Object state comparisons:
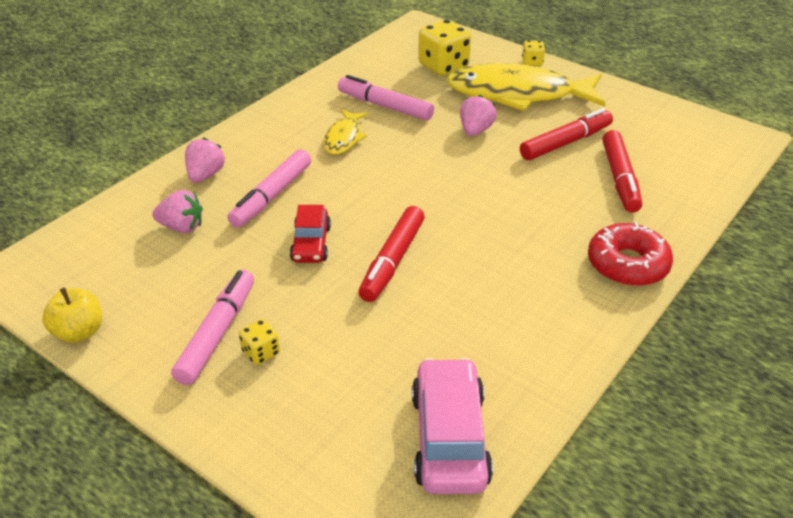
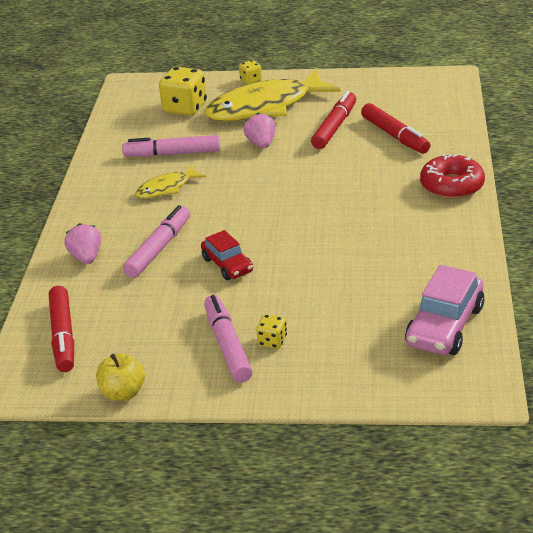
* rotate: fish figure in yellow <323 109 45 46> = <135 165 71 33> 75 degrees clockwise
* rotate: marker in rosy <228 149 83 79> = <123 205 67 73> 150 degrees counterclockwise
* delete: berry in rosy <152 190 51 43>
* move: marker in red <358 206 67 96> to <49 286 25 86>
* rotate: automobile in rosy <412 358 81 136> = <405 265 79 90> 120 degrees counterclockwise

Work required — All lines in the records with the string "marker" should be copied out.

Exercise result —
* rotate: marker in rosy <228 149 83 79> = <123 205 67 73> 150 degrees counterclockwise
* move: marker in red <358 206 67 96> to <49 286 25 86>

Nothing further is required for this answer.